* _ABOUT THIS TASK_
In the listing below, print exactly the lines between the line holding "LINE3 pin GND: none -> GND" and the line holding "LINE3 pin AO: D7 -> D0", inclusive, and no more.

START EXTRACTED RECORDS

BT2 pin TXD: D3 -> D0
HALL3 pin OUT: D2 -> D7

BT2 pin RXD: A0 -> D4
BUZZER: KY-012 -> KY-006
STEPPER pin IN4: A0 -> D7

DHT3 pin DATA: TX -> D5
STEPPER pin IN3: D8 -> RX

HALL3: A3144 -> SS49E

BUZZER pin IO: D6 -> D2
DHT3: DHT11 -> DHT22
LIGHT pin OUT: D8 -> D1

END EXTRACTED RECORDS
START EXTRACTED RECORDS

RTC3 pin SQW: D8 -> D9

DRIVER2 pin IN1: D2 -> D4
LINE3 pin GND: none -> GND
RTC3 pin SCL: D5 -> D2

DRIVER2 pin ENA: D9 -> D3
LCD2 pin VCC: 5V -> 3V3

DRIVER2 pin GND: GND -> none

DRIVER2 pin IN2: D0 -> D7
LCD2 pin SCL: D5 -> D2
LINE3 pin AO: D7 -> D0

END EXTRACTED RECORDS
START EXTRACTED RECORDS

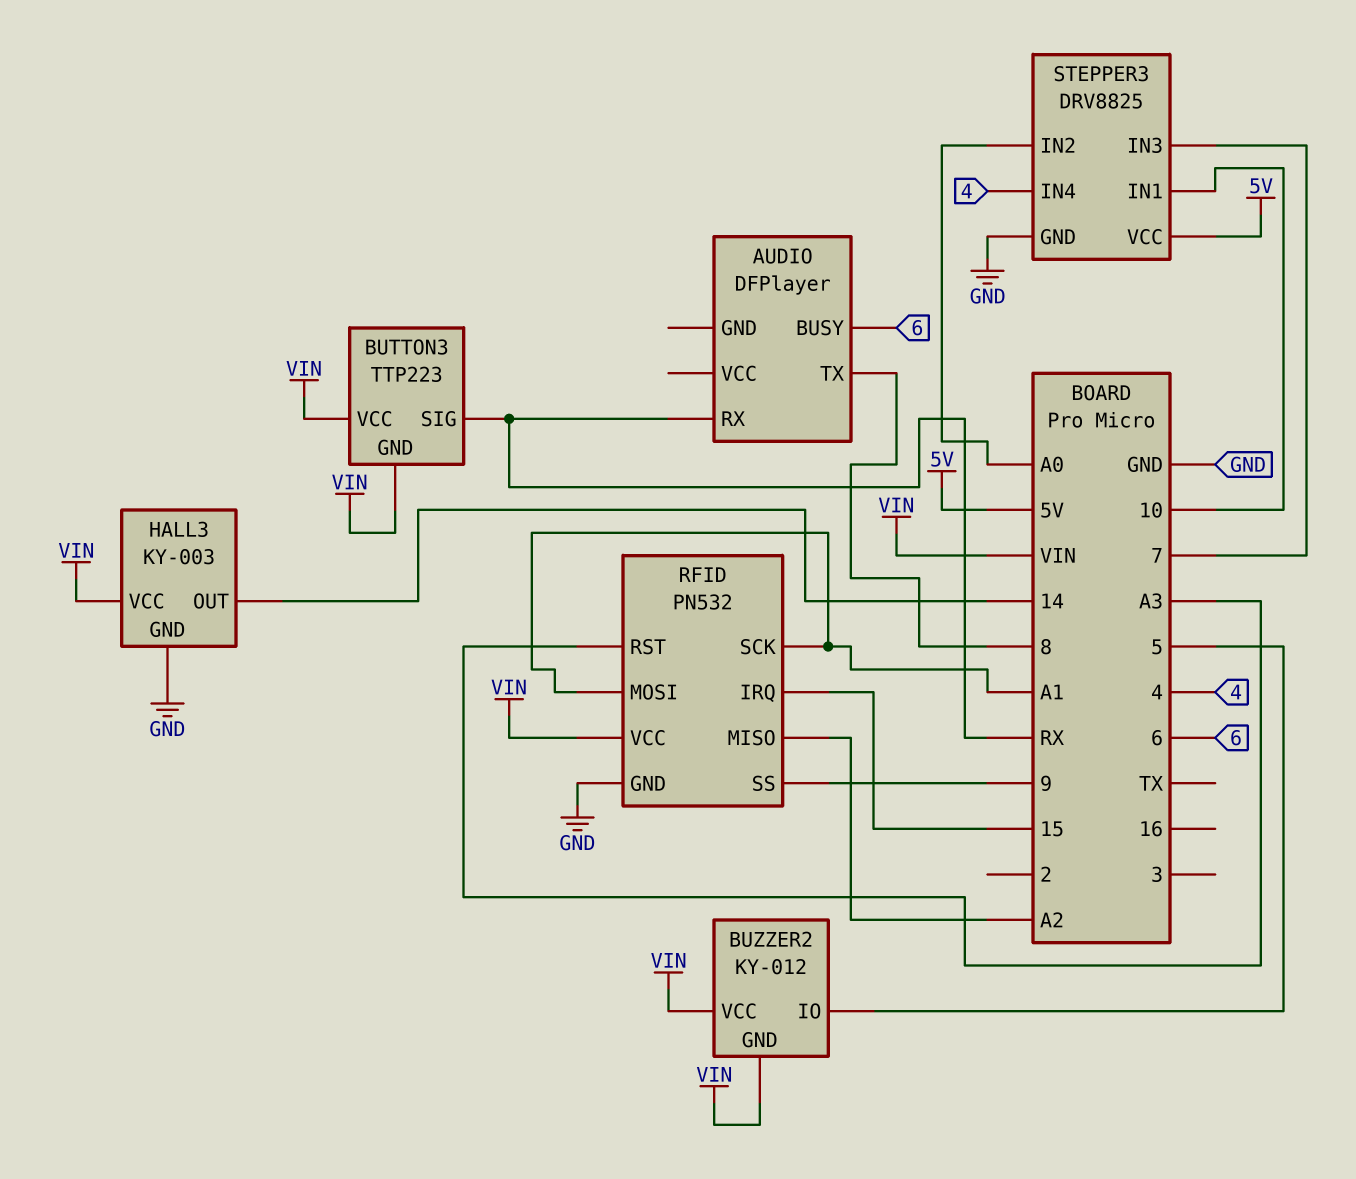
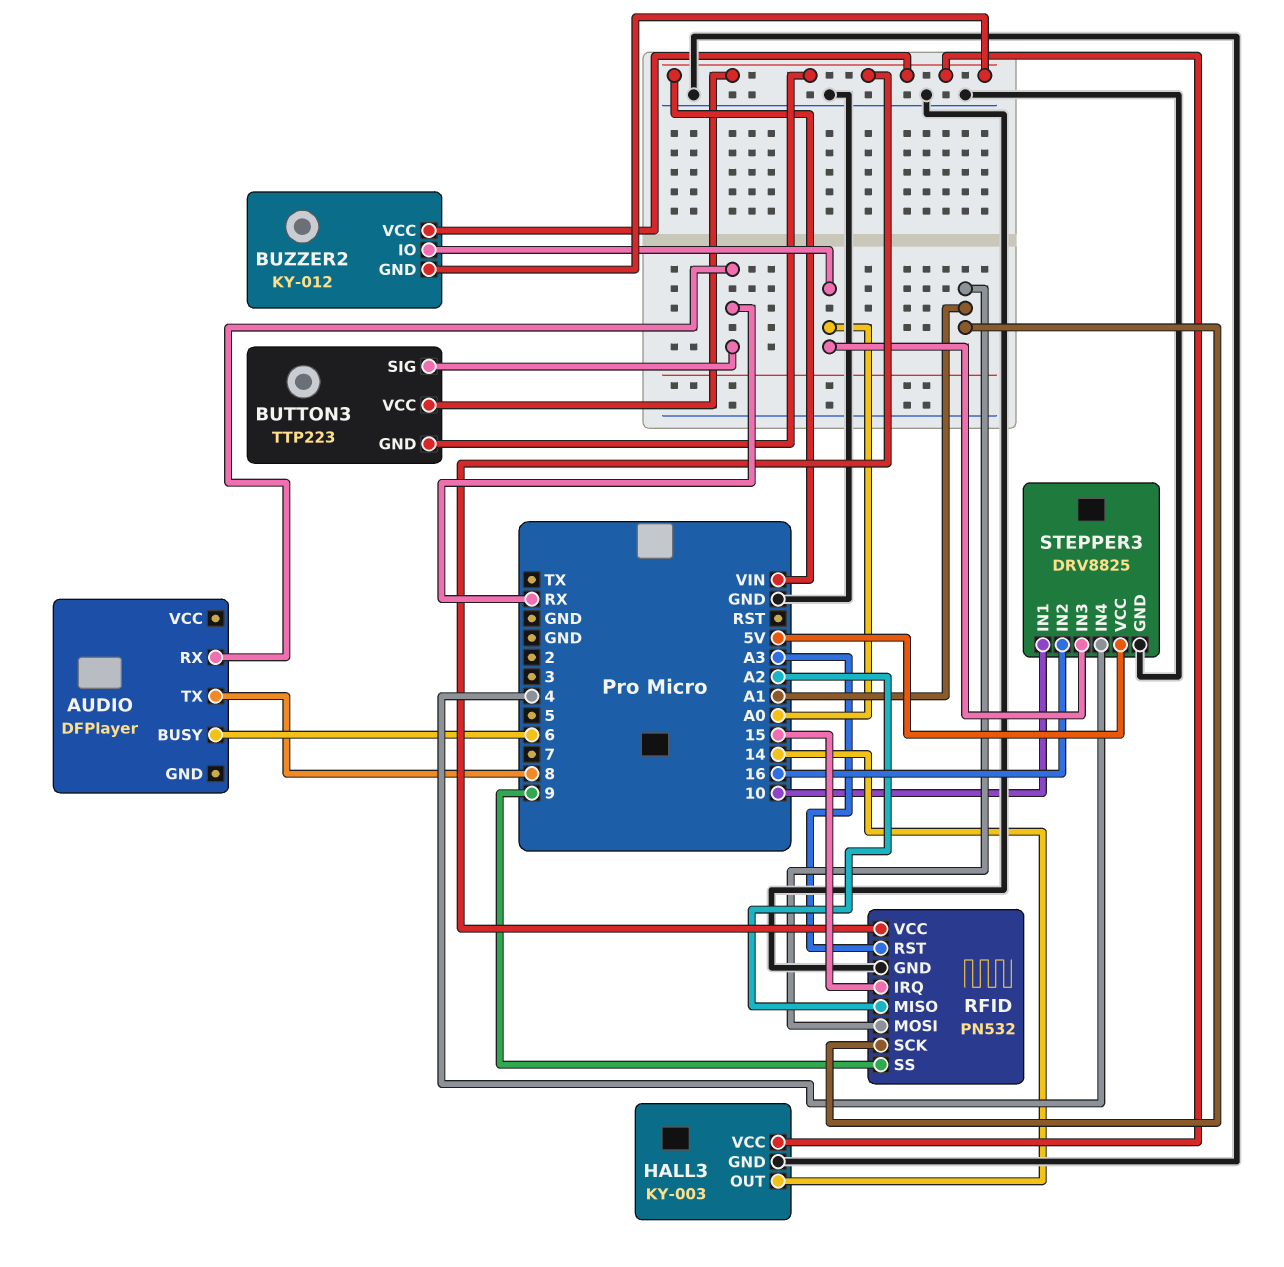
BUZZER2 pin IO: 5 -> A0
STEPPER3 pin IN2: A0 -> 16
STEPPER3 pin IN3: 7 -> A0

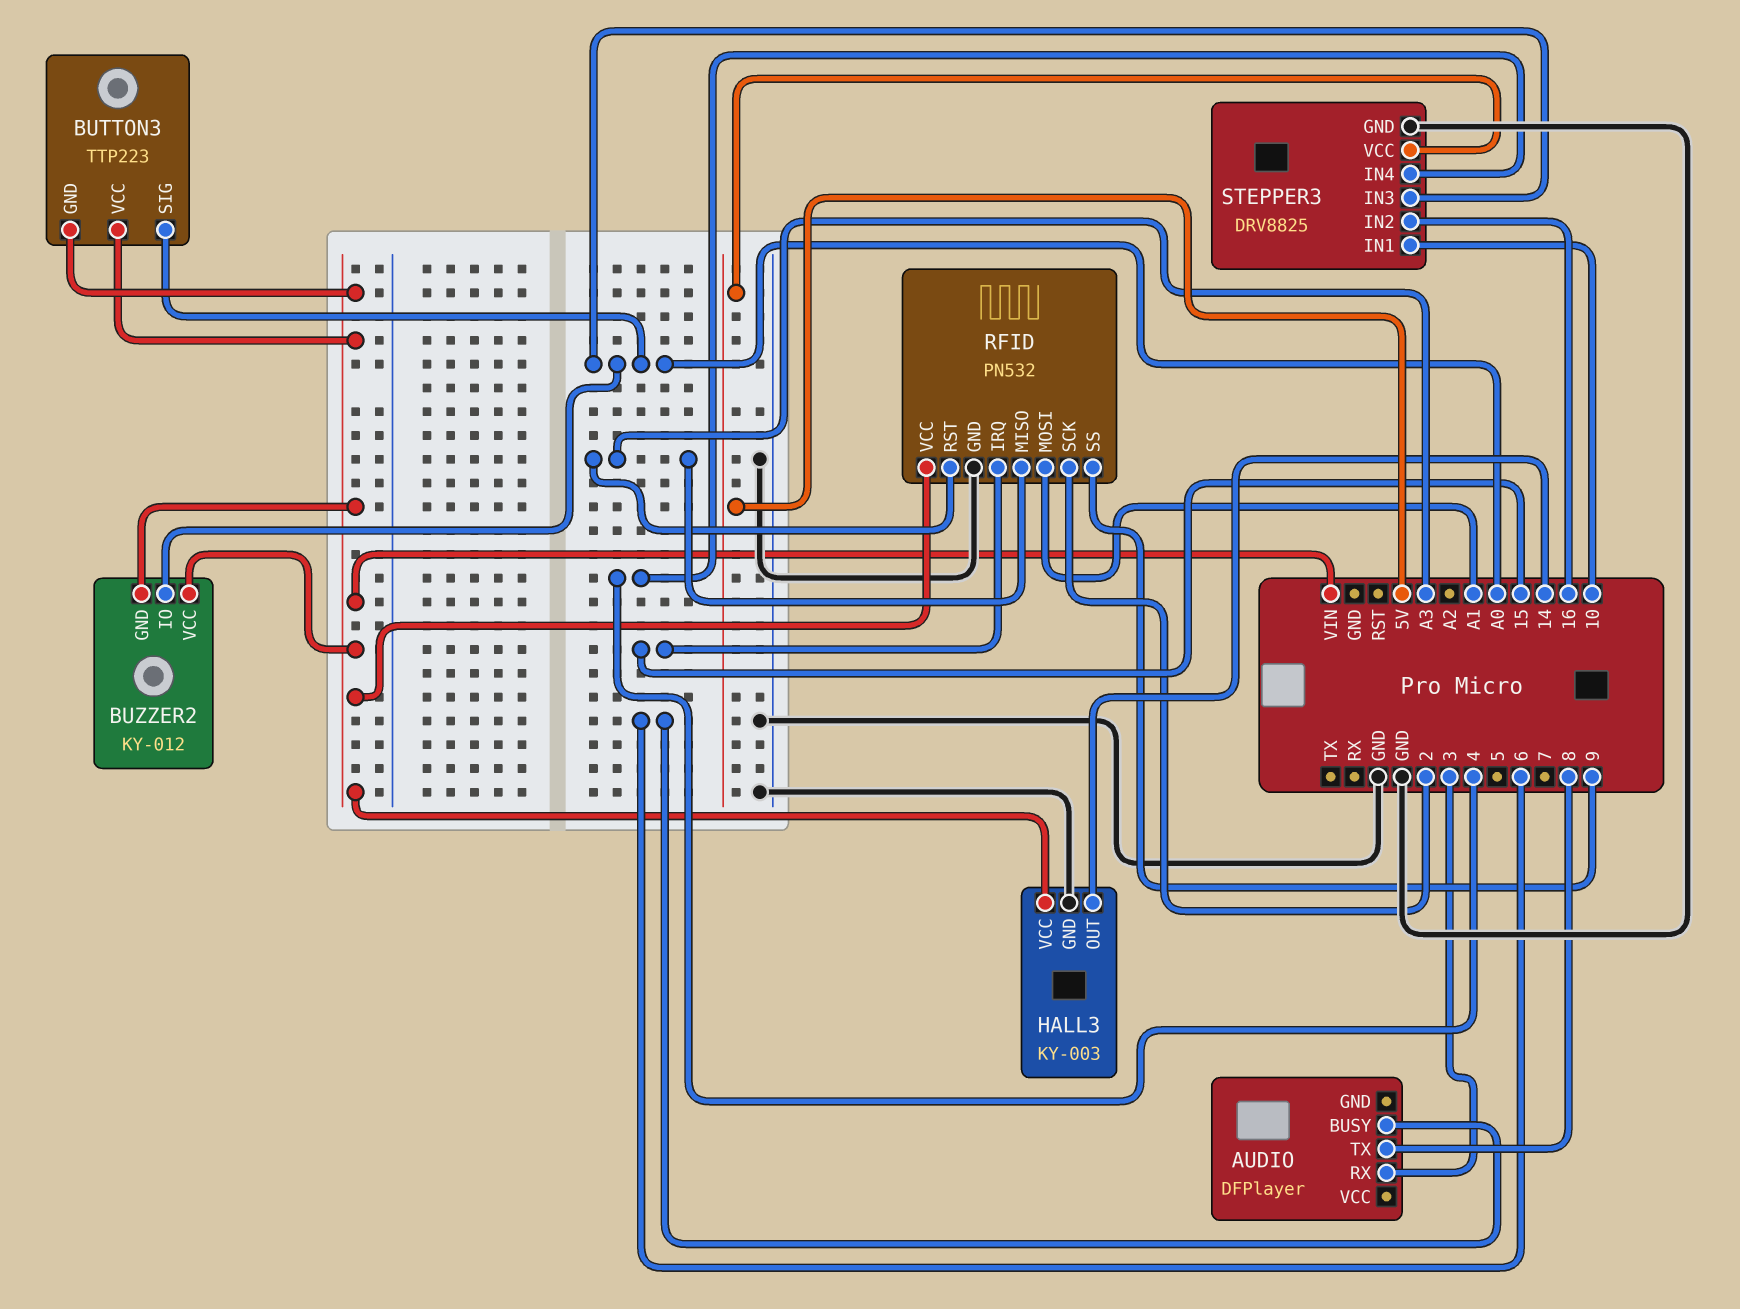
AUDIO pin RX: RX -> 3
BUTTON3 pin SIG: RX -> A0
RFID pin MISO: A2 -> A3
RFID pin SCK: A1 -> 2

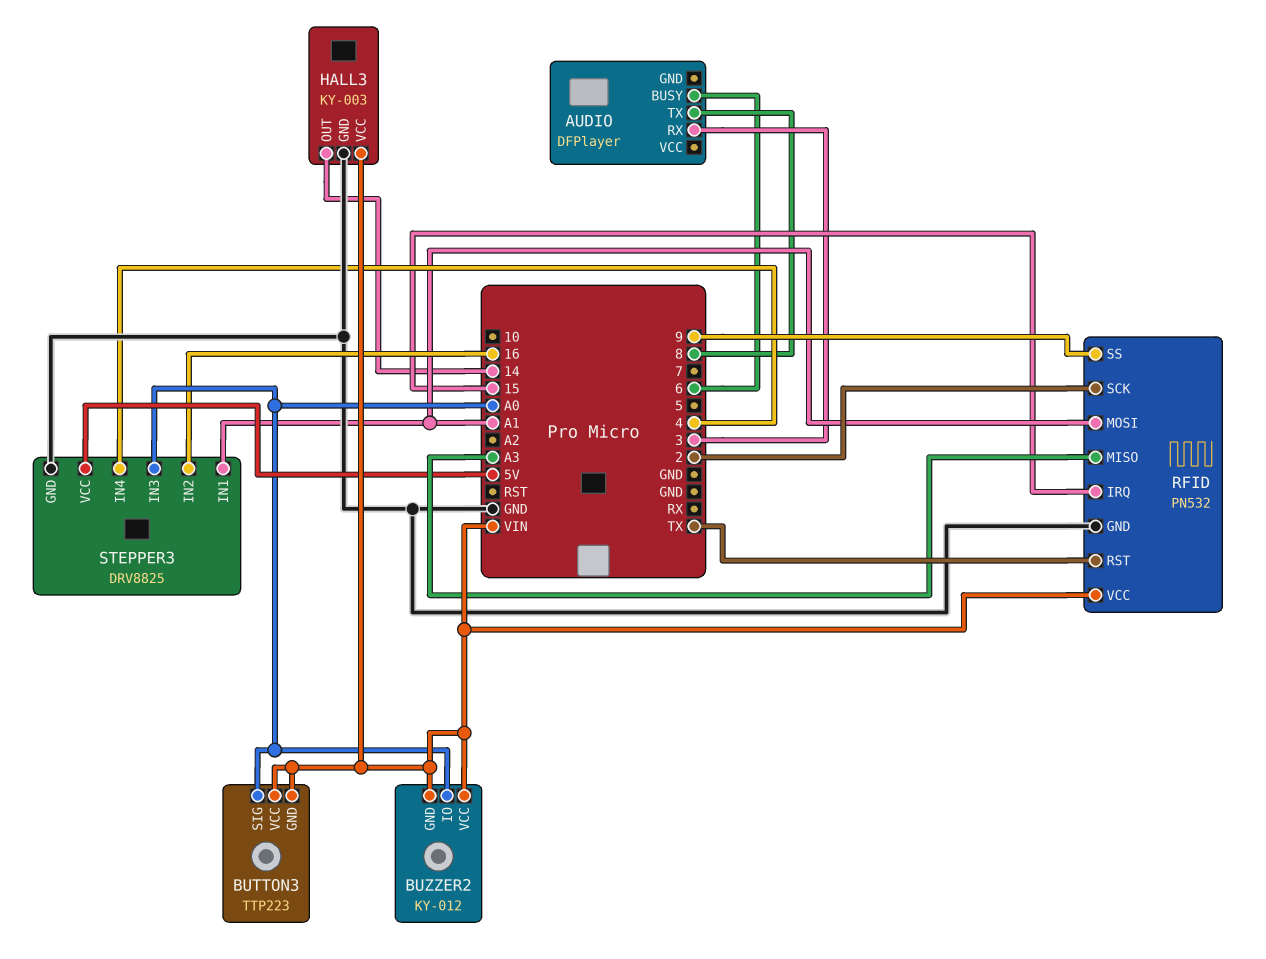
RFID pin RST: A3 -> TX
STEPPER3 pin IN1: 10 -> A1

END EXTRACTED RECORDS

* _WRITTEN RESPONSE_
LINE3 pin GND: none -> GND
RTC3 pin SCL: D5 -> D2

DRIVER2 pin ENA: D9 -> D3
LCD2 pin VCC: 5V -> 3V3

DRIVER2 pin GND: GND -> none

DRIVER2 pin IN2: D0 -> D7
LCD2 pin SCL: D5 -> D2
LINE3 pin AO: D7 -> D0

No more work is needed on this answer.